- [Given data]:
§ §
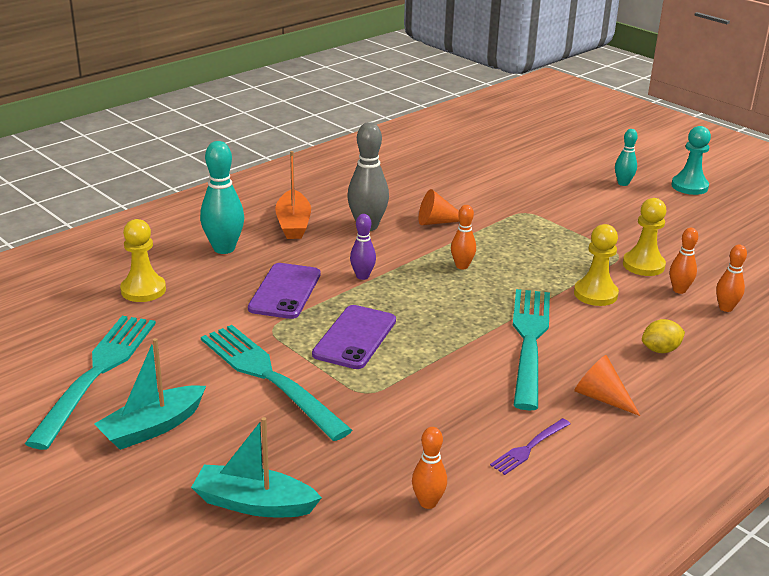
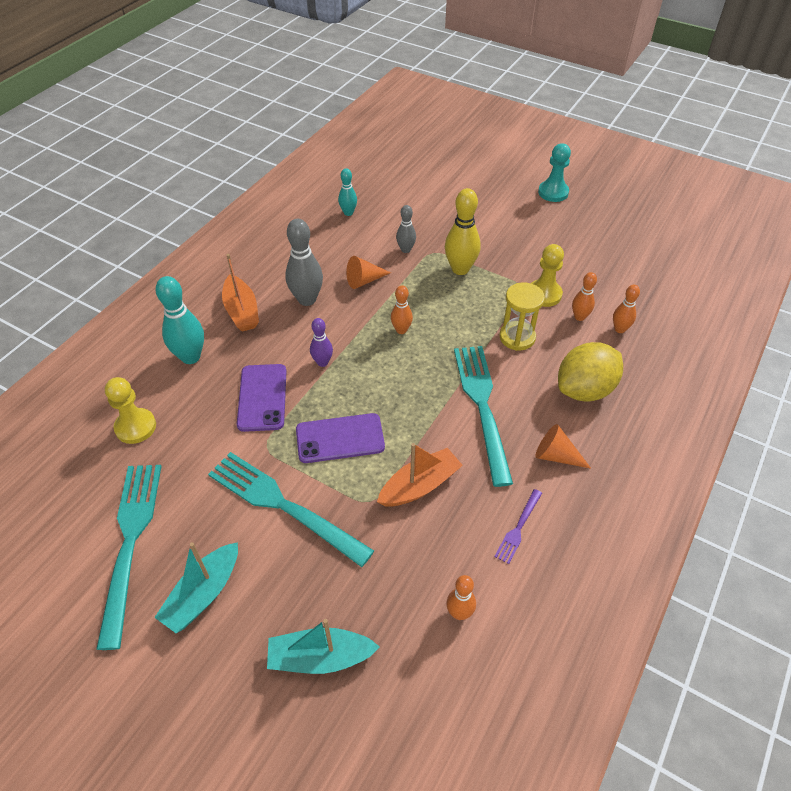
camera: 15 degrees left, 20 degrees up
purple phone [312,305,396,369] -> purple phone turned 75 degrees clockwise [296,413,385,463]
yellow pawn [574,224,619,306] -> yellow hourglass [500,282,545,351]
turquoise bowling pin [615,129,638,186] -> turquoise bowling pin moved to [338,168,357,216]
yellow lemon [642,319,685,353] -> yellow lemon [558,342,623,402], size x2.03
none -> orange boat [377,443,463,506]
none -> grey bowling pin [396,205,416,253]
none -> yellow bowling pin [445,188,481,275]

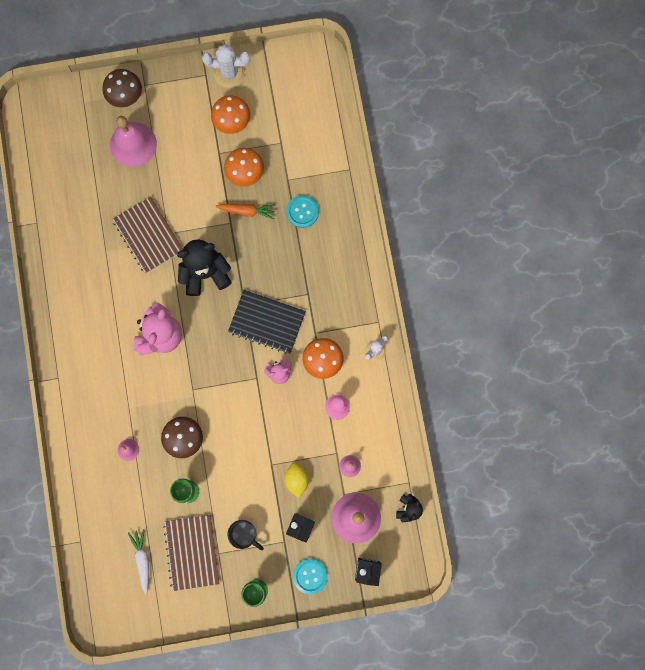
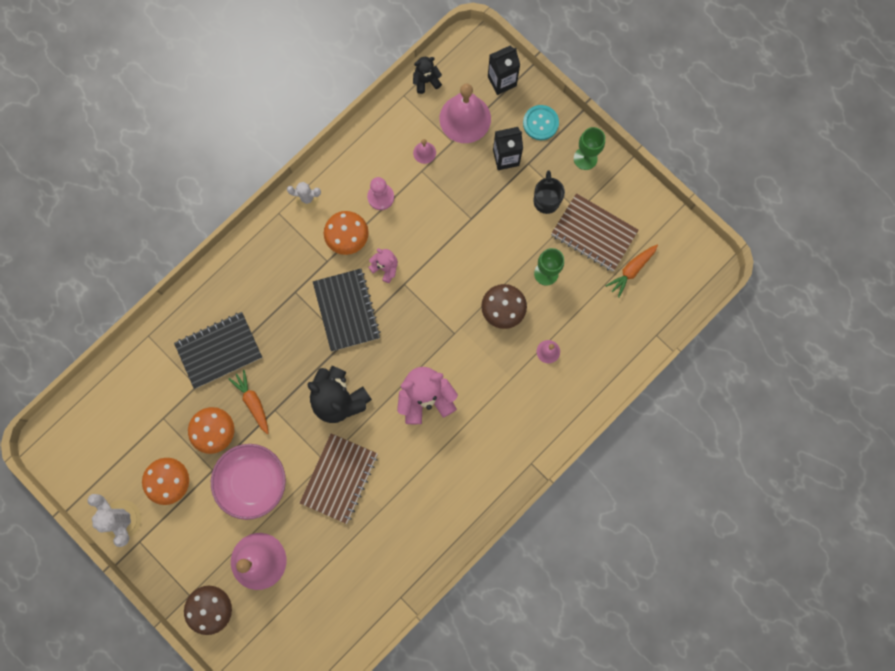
camera: 125 degrees left, 0 degrees up
white carrot [128,529,149,595] -> orange carrot [606,245,658,298]
brown notebook [163,515,220,591] -> brown notebook turned 75 degrees clockwise [551,193,639,271]
yellow lemon [284,463,309,498] -> none
turquoise button [286,195,319,228] -> black notebook [174,312,262,389]
none -> pink bowl [211,444,286,520]

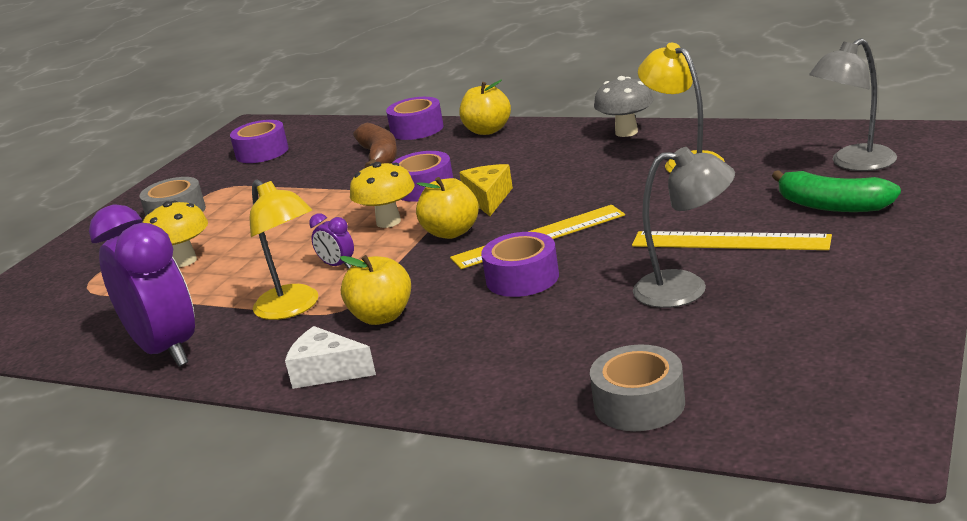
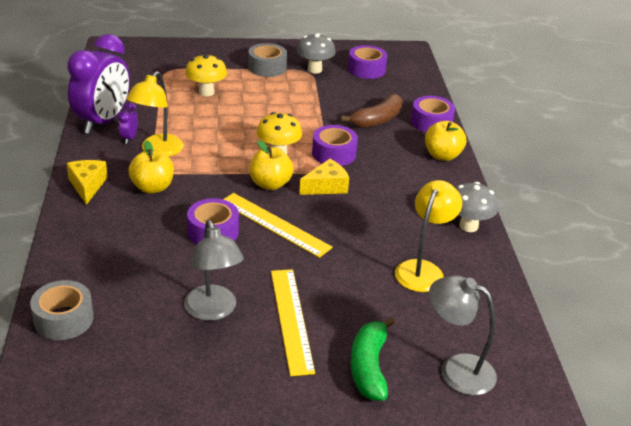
camera: 55 degrees right, 10 degrees up
white cheese [285,326,376,389] -> yellow cheese [66,160,108,205]
purple clock [309,213,354,269] -> purple clock moved to [118,103,138,144]
none -> grey mushroom [297,33,336,74]

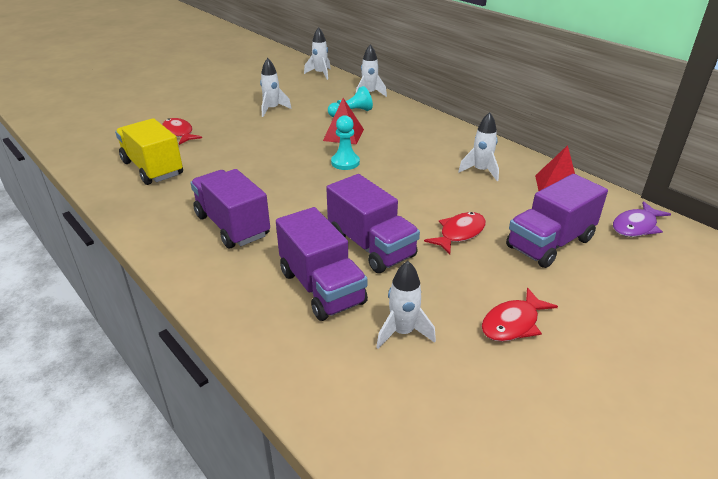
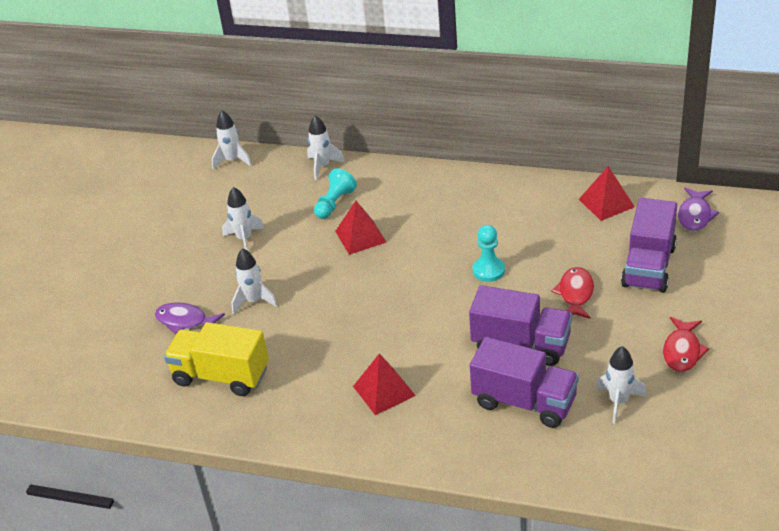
camera: 30 degrees left, 5 degrees up
red fish [162,118,202,145] -> purple fish [155,302,225,335]
purple truck [190,169,270,248] -> red pyramid [353,354,416,415]
turquoise pawn [331,115,360,170] -> turquoise pawn moved to [473,225,505,282]
white rocket [458,112,499,181] -> white rocket moved to [231,248,278,314]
§ §
- [What the task requires]:
The answer must consist of each line in the entries above that includes "left".

- [Reply]:
camera: 15 degrees left, 20 degrees up
camera: 125 degrees left, 0 degrees up
camera: 30 degrees left, 5 degrees up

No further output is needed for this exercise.